_Prompt:_ Leaving out the pictures, retype exactly the lines from the one holding "none -> cyan tile D1:F1 level 1" through the end of the material.

_Given information:_
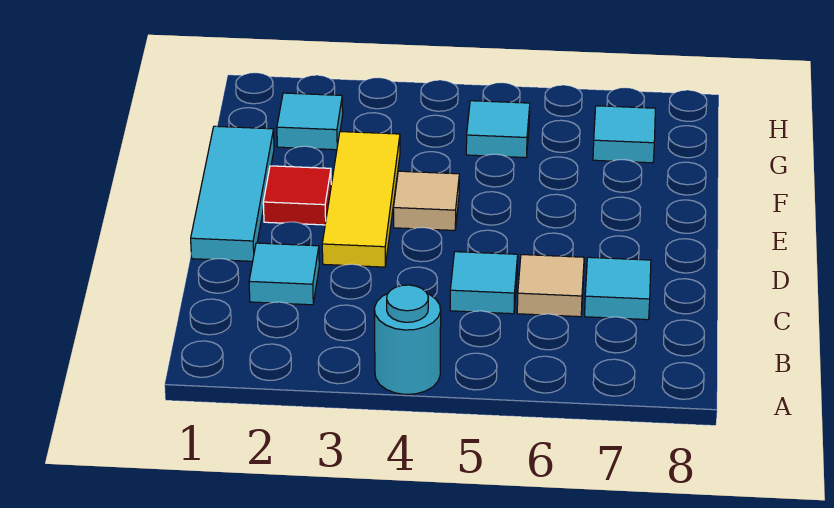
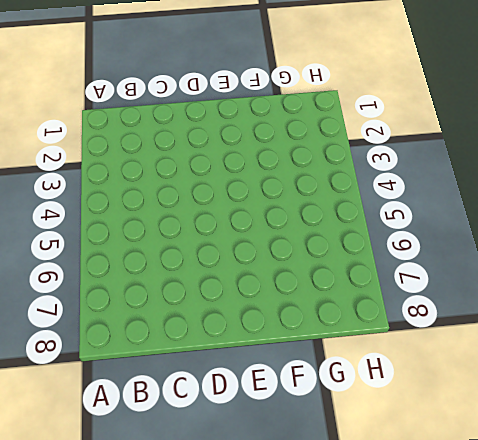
none -> cyan round brick A4 level 1
none -> cyan tile C2 level 1
none -> cyan tile C5 level 1

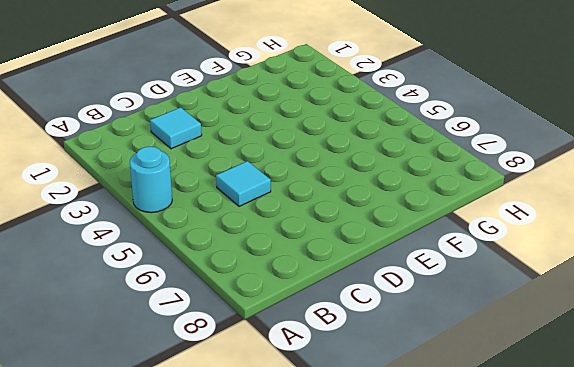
none -> tan tile C6 level 1
none -> cyan tile C7 level 1
none -> cyan tile D1:F1 level 1

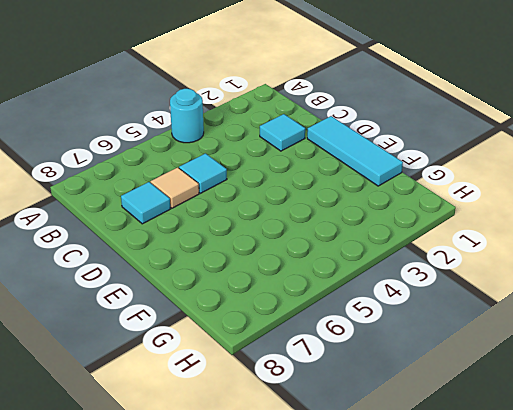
none -> yellow tile D3:F3 level 1
none -> red tile E2 level 1
none -> tan tile E4 level 1

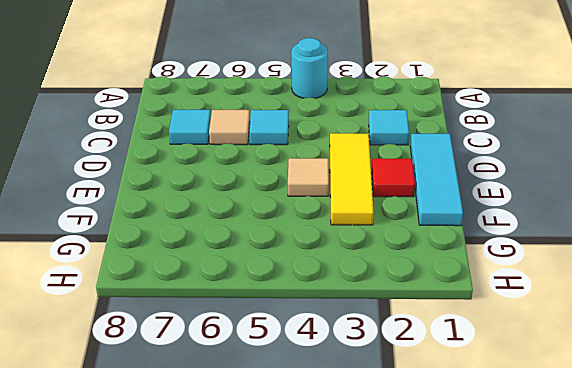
none -> cyan tile G2 level 1
none -> cyan tile G5 level 1
none -> cyan tile G7 level 1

_Your response:_
none -> cyan tile D1:F1 level 1

none -> yellow tile D3:F3 level 1
none -> red tile E2 level 1
none -> tan tile E4 level 1

none -> cyan tile G2 level 1
none -> cyan tile G5 level 1
none -> cyan tile G7 level 1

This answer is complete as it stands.